## [Exercise prompt]
Return every line from the one with "PIR pin GND: 3V3 -> GND" through the one with "SOIL2 pin AO: A0 -> D5", inclusive, exactly as it appears below.

(Revision comparison data)
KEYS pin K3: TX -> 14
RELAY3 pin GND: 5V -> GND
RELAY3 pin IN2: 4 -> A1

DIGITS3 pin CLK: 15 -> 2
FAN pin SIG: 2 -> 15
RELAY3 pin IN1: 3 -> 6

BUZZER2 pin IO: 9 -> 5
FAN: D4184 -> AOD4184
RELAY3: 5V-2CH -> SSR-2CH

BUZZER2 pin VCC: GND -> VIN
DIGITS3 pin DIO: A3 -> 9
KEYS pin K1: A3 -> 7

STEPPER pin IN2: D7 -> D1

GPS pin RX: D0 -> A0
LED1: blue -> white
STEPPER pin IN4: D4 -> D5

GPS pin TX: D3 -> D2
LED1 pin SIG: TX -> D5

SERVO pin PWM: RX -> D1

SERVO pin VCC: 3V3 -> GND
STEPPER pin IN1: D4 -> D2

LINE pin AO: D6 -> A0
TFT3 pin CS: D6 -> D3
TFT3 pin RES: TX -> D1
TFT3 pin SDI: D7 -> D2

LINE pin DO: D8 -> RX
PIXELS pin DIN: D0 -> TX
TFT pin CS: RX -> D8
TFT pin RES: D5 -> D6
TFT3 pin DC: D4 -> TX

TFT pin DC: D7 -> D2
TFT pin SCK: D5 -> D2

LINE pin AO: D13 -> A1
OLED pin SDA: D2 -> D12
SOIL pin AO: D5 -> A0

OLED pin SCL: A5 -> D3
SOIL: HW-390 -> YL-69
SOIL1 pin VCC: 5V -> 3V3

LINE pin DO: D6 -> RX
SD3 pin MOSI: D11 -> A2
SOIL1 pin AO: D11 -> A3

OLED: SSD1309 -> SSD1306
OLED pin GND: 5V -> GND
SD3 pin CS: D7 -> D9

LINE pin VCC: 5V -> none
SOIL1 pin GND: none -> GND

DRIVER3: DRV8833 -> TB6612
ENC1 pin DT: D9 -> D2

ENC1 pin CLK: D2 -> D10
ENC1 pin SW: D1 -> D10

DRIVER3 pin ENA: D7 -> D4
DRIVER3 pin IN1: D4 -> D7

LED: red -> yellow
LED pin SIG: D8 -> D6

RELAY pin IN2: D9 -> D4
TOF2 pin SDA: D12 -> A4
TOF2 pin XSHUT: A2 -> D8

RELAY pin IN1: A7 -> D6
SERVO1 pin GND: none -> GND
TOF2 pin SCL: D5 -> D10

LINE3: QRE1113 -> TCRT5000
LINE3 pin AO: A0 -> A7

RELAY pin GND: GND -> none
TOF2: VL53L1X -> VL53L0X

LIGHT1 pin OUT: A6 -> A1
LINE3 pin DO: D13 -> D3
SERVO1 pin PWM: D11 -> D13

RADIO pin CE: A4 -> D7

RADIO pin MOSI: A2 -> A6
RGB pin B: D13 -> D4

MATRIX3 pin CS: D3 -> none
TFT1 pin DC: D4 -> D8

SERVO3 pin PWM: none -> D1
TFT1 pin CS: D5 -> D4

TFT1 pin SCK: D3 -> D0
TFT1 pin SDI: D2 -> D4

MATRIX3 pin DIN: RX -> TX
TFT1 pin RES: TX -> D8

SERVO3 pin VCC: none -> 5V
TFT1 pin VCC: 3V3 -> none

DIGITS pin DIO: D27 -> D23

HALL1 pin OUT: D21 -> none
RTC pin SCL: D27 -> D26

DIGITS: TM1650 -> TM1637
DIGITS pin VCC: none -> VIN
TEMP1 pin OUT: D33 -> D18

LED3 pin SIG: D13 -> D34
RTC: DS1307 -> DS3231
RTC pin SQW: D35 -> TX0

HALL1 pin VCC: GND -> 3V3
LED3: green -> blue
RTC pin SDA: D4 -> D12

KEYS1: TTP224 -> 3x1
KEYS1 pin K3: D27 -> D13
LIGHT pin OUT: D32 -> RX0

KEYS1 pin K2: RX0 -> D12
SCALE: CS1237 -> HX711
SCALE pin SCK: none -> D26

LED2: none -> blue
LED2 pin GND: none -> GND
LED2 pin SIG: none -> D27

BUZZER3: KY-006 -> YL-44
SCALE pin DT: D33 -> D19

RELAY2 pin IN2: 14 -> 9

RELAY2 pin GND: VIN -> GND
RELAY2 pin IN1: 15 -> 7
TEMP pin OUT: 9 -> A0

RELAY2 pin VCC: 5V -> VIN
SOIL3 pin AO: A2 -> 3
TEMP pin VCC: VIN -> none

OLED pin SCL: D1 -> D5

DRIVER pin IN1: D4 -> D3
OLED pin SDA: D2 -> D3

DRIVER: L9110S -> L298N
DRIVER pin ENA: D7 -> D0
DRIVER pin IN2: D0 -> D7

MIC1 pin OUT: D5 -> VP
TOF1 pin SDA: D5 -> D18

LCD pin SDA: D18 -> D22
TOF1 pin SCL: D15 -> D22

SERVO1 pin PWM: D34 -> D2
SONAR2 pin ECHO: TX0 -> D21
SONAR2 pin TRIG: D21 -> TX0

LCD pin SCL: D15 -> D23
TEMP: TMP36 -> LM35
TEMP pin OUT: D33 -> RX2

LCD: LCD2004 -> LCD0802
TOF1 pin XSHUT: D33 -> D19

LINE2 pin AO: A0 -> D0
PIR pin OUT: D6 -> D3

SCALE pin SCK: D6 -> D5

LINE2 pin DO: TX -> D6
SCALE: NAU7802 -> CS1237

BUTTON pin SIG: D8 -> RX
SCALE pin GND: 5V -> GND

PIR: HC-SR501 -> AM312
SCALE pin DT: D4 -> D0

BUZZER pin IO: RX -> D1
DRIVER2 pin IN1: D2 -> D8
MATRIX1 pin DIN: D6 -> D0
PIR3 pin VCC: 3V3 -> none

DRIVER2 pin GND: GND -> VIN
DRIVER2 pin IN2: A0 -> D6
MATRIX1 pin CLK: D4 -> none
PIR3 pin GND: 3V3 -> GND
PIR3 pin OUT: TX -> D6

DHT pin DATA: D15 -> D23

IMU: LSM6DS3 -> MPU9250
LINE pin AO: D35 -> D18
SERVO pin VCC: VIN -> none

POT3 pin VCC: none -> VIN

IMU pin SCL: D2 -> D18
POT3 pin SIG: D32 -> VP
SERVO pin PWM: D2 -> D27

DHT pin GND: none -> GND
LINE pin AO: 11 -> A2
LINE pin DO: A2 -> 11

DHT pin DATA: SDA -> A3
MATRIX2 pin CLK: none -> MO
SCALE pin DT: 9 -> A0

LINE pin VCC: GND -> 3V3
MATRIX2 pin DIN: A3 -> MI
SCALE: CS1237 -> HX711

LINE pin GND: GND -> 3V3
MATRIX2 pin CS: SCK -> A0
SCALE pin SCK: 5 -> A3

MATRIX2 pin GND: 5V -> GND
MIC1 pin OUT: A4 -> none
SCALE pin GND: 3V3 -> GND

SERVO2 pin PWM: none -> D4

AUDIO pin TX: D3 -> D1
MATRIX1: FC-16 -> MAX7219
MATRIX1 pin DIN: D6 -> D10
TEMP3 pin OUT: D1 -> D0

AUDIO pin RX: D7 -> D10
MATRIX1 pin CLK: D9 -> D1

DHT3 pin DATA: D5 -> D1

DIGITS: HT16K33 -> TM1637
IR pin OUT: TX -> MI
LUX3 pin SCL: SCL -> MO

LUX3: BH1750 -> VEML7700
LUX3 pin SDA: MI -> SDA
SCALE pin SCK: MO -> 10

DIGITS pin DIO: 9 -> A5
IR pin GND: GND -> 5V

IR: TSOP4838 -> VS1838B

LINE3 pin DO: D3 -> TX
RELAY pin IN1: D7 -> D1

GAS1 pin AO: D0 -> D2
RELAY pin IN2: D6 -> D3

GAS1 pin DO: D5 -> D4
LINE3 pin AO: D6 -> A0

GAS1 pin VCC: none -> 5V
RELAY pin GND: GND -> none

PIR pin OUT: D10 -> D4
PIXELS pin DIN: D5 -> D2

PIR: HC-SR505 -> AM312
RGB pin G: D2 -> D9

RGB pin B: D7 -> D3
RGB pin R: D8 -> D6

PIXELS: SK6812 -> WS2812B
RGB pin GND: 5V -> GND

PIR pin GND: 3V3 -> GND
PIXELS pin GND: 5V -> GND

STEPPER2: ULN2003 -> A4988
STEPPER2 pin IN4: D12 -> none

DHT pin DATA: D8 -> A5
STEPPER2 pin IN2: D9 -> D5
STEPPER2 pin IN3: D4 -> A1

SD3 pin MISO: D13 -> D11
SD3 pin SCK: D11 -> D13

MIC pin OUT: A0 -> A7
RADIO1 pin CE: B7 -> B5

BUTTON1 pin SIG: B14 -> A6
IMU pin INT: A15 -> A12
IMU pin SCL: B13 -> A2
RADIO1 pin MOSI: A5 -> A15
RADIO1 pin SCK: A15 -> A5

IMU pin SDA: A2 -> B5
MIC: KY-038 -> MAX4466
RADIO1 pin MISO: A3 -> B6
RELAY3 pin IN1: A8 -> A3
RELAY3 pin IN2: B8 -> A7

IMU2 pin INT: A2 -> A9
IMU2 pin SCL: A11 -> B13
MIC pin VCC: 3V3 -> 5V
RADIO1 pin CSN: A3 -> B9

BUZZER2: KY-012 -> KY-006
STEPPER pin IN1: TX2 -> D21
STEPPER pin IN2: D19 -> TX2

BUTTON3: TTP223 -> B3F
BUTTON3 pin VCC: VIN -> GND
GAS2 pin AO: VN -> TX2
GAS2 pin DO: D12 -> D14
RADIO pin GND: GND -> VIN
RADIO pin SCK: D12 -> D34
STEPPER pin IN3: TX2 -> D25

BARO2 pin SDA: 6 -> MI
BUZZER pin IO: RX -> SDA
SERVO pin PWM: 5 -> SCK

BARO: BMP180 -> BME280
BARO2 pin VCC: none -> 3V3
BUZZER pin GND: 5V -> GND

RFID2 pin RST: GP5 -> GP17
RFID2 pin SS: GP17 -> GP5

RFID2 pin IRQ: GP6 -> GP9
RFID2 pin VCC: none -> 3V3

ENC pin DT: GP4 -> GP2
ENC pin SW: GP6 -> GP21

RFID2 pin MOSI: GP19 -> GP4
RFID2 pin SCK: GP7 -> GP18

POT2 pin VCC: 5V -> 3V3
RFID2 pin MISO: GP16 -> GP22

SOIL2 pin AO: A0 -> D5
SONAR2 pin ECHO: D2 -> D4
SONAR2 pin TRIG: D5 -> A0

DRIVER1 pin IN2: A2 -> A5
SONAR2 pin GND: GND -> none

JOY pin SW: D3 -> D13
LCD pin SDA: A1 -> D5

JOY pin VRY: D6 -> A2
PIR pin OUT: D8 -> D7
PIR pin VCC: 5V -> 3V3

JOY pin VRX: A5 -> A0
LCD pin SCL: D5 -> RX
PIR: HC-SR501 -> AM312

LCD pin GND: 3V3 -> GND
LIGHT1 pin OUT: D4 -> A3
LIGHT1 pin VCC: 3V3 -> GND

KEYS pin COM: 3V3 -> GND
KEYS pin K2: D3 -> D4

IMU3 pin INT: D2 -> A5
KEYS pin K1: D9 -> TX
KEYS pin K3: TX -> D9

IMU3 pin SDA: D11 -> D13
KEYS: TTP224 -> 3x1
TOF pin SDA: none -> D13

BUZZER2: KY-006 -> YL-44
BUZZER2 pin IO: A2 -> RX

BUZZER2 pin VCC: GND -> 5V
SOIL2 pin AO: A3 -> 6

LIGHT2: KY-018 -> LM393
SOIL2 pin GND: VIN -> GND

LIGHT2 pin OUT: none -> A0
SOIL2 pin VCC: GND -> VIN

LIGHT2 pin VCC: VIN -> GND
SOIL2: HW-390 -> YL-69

## [Reply to the exercise]
PIR pin GND: 3V3 -> GND
PIXELS pin GND: 5V -> GND

STEPPER2: ULN2003 -> A4988
STEPPER2 pin IN4: D12 -> none

DHT pin DATA: D8 -> A5
STEPPER2 pin IN2: D9 -> D5
STEPPER2 pin IN3: D4 -> A1

SD3 pin MISO: D13 -> D11
SD3 pin SCK: D11 -> D13

MIC pin OUT: A0 -> A7
RADIO1 pin CE: B7 -> B5

BUTTON1 pin SIG: B14 -> A6
IMU pin INT: A15 -> A12
IMU pin SCL: B13 -> A2
RADIO1 pin MOSI: A5 -> A15
RADIO1 pin SCK: A15 -> A5

IMU pin SDA: A2 -> B5
MIC: KY-038 -> MAX4466
RADIO1 pin MISO: A3 -> B6
RELAY3 pin IN1: A8 -> A3
RELAY3 pin IN2: B8 -> A7

IMU2 pin INT: A2 -> A9
IMU2 pin SCL: A11 -> B13
MIC pin VCC: 3V3 -> 5V
RADIO1 pin CSN: A3 -> B9

BUZZER2: KY-012 -> KY-006
STEPPER pin IN1: TX2 -> D21
STEPPER pin IN2: D19 -> TX2

BUTTON3: TTP223 -> B3F
BUTTON3 pin VCC: VIN -> GND
GAS2 pin AO: VN -> TX2
GAS2 pin DO: D12 -> D14
RADIO pin GND: GND -> VIN
RADIO pin SCK: D12 -> D34
STEPPER pin IN3: TX2 -> D25

BARO2 pin SDA: 6 -> MI
BUZZER pin IO: RX -> SDA
SERVO pin PWM: 5 -> SCK

BARO: BMP180 -> BME280
BARO2 pin VCC: none -> 3V3
BUZZER pin GND: 5V -> GND

RFID2 pin RST: GP5 -> GP17
RFID2 pin SS: GP17 -> GP5

RFID2 pin IRQ: GP6 -> GP9
RFID2 pin VCC: none -> 3V3

ENC pin DT: GP4 -> GP2
ENC pin SW: GP6 -> GP21

RFID2 pin MOSI: GP19 -> GP4
RFID2 pin SCK: GP7 -> GP18

POT2 pin VCC: 5V -> 3V3
RFID2 pin MISO: GP16 -> GP22

SOIL2 pin AO: A0 -> D5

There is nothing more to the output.